Problem requirements: Task for the records below: count the lines that contain the word "minus" and give only that number.

(Dataset begins)

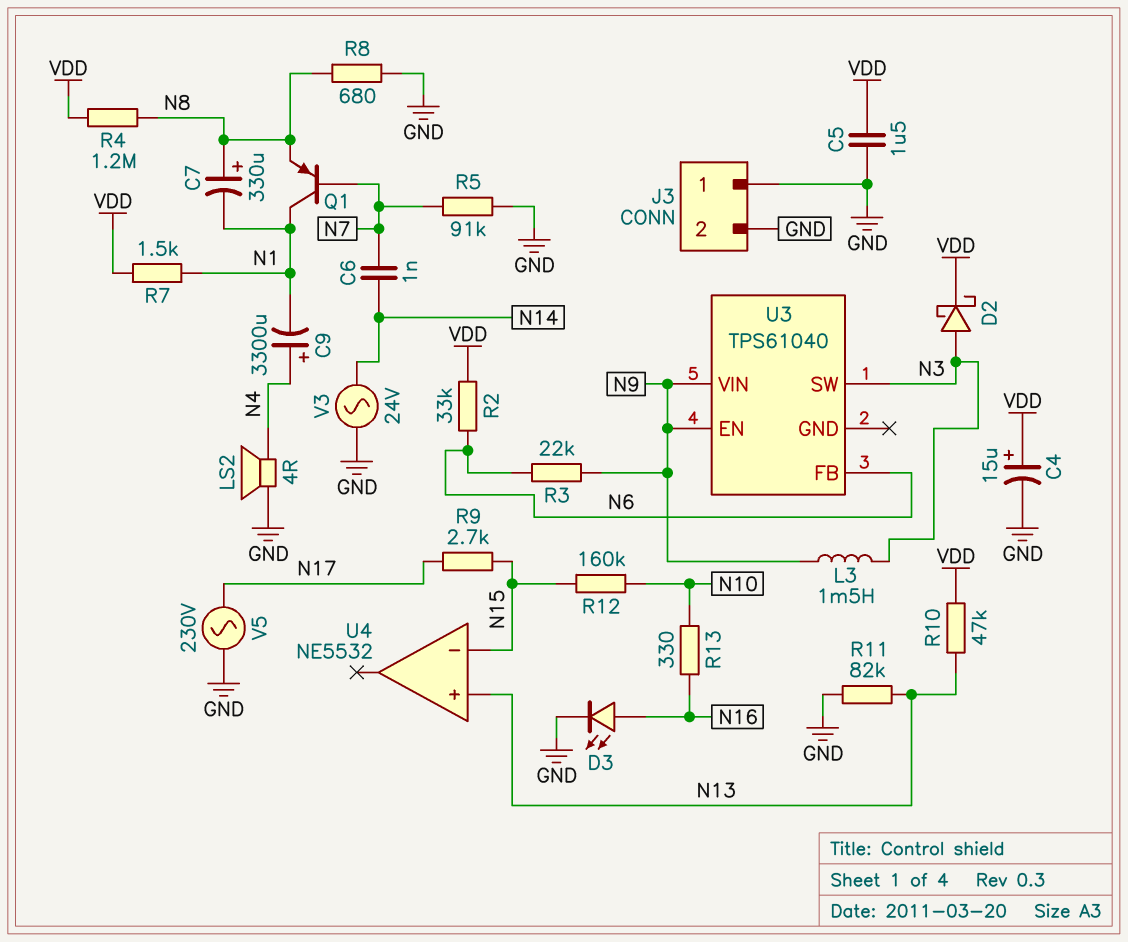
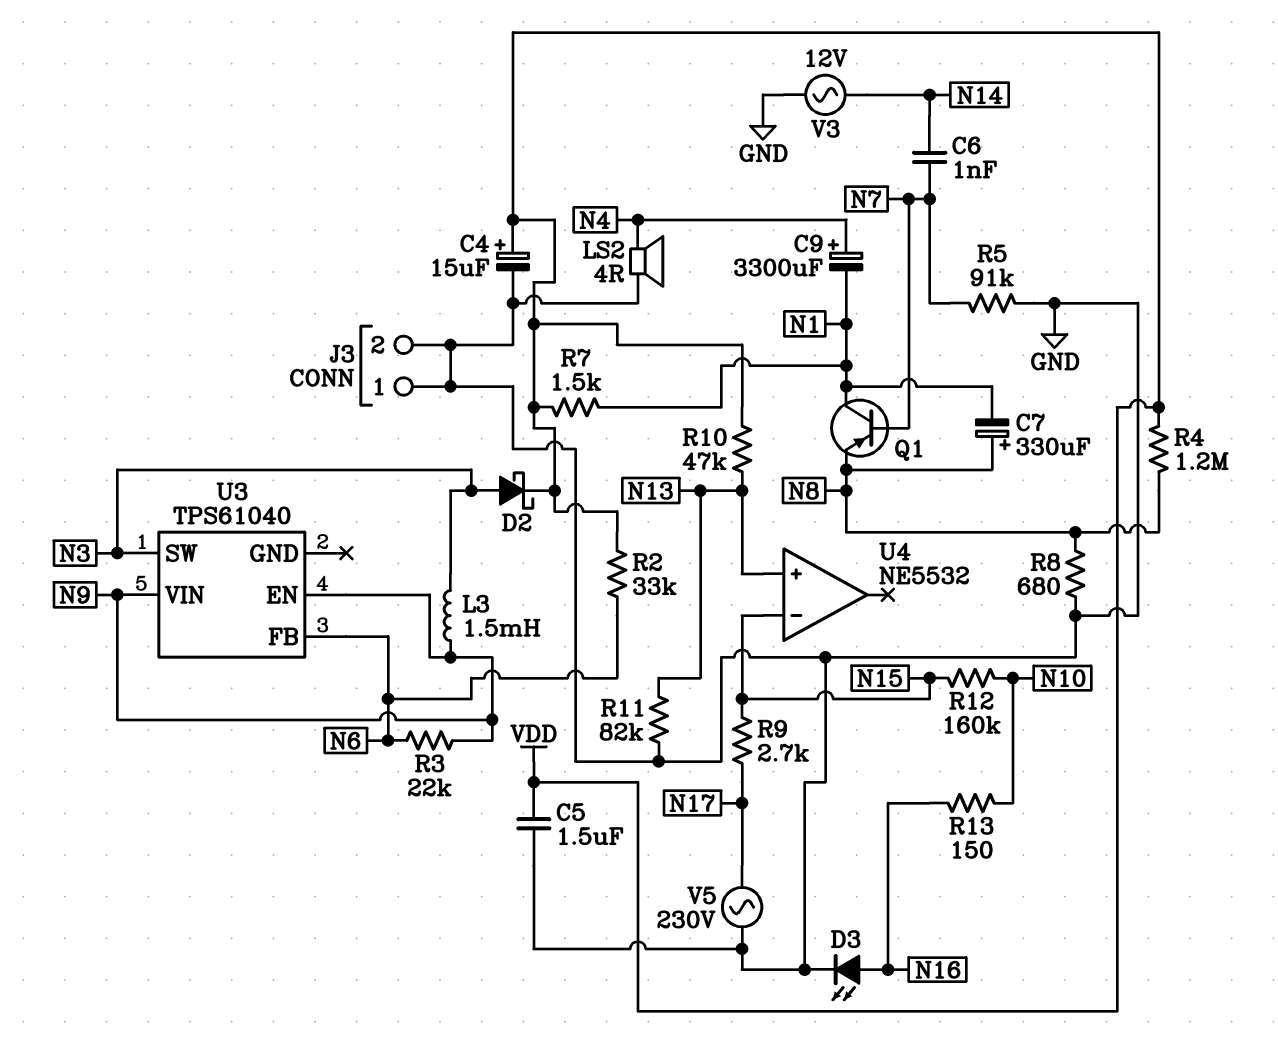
R13: 330 (N10, N16) -> 150 (N10, N16)
V3: AC 24V (GND, N14) -> AC 12V (GND, N14)

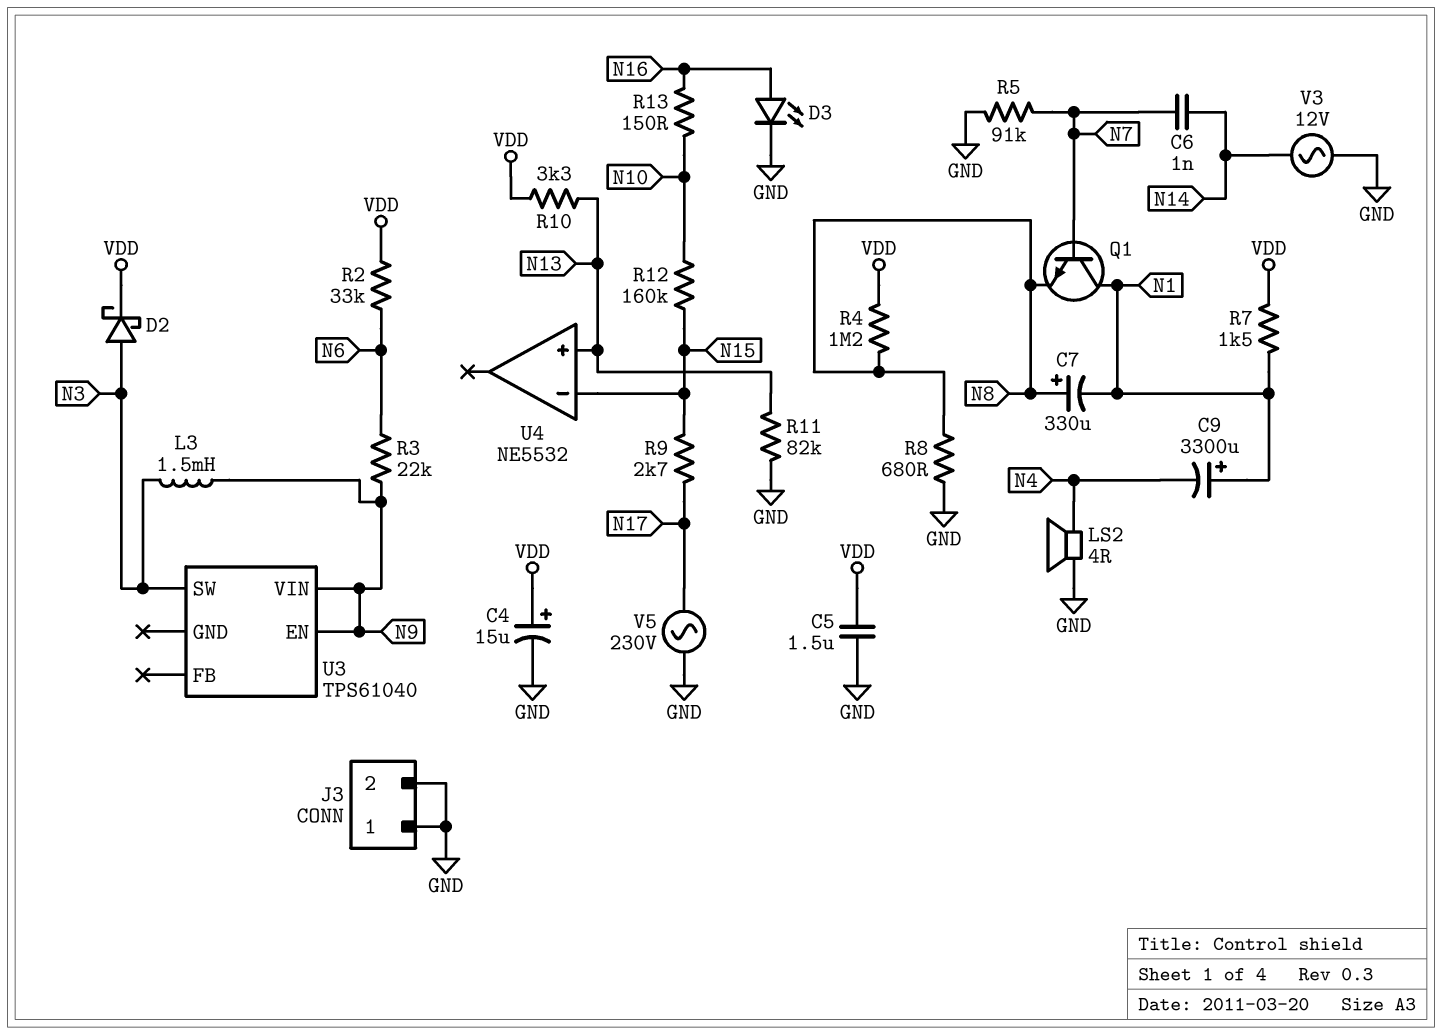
C9: 3300uF (plus N4, minus N1) -> 3300uF (plus N1, minus N4)
Q1: PNP (B N7, C N1, E N8) -> NPN (B N7, C N1, E N8)
R10: 47k (N13, VDD) -> 3.3k (N13, VDD)
U3 pin FB: N6 -> none

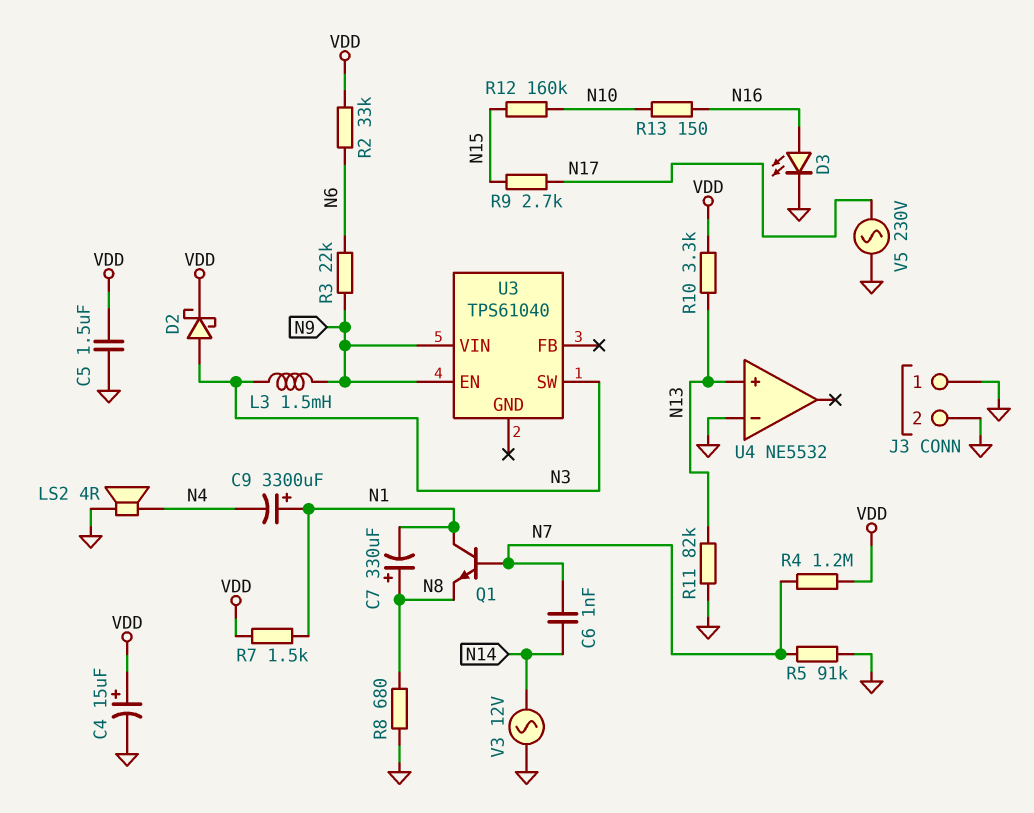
R4: 1.2M (N8, VDD) -> 1.2M (N7, VDD)
U4 pin in-: N15 -> GND

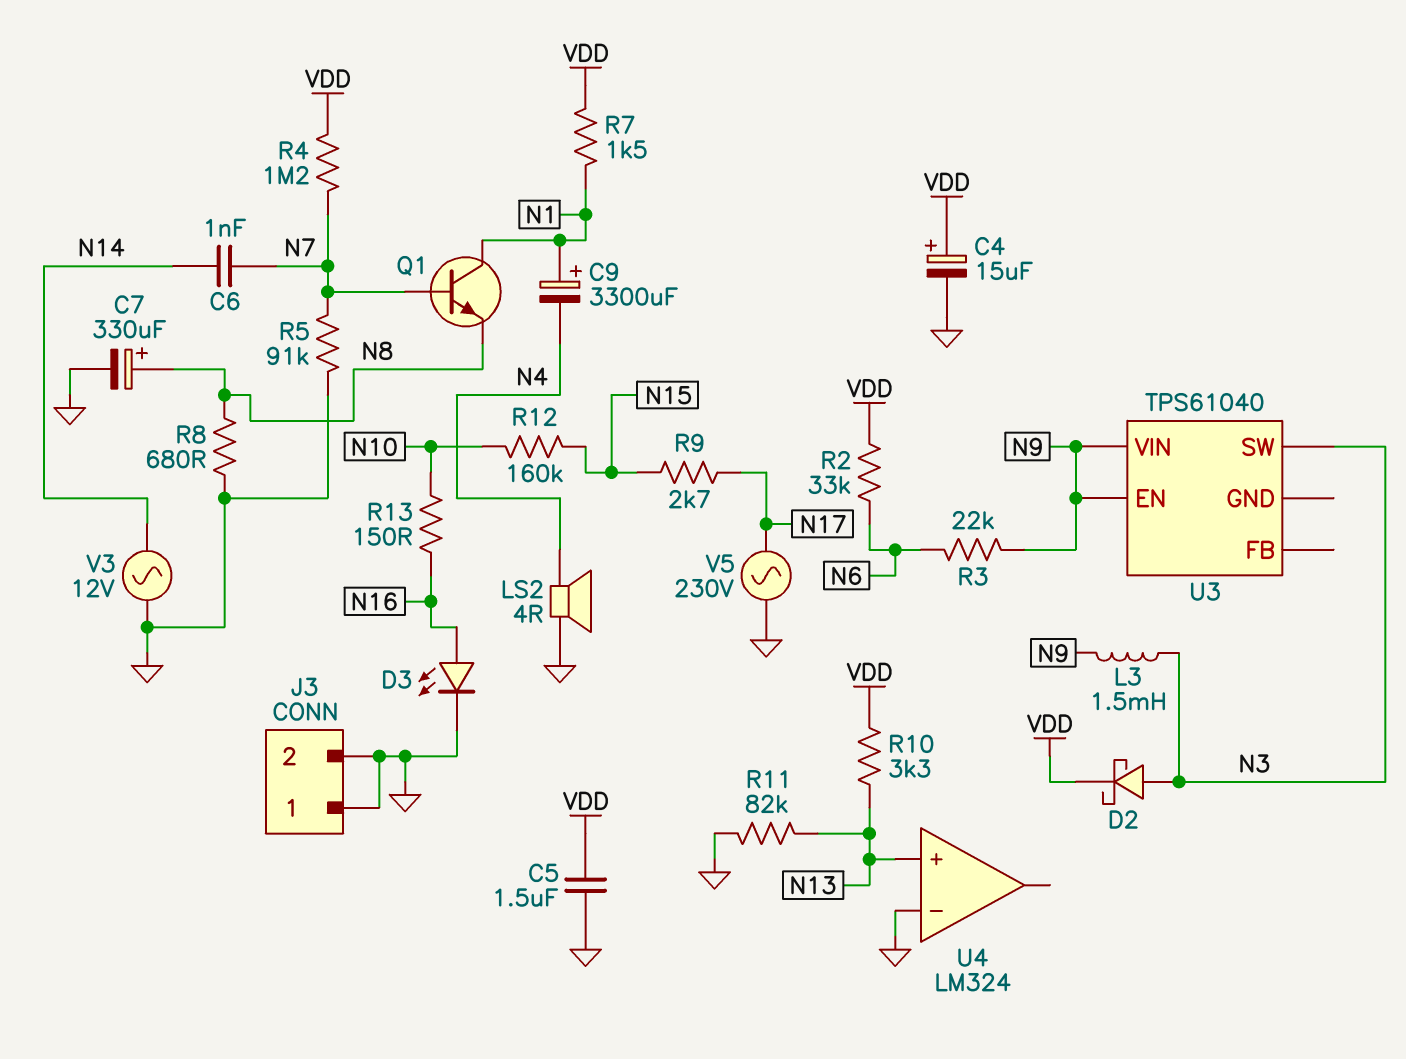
C7: 330uF (plus N8, minus N1) -> 330uF (plus N8, minus GND)
U4: NE5532 -> LM324

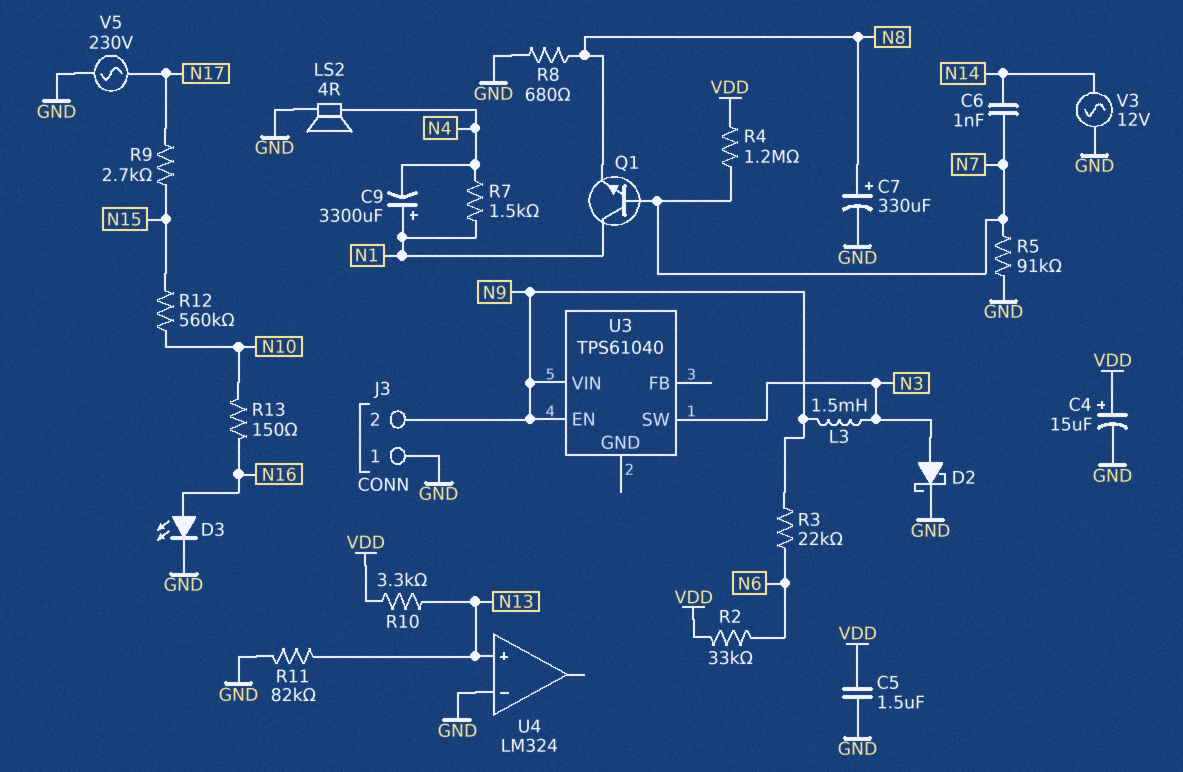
D2: schottky (A N3, K VDD) -> schottky (A N3, K GND)
J3 pin 2: GND -> N9
R7: 1.5k (N1, VDD) -> 1.5k (N1, N4)
R12: 160k (N10, N15) -> 560k (N10, N15)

(Dataset ends)

Response for this exercise: 2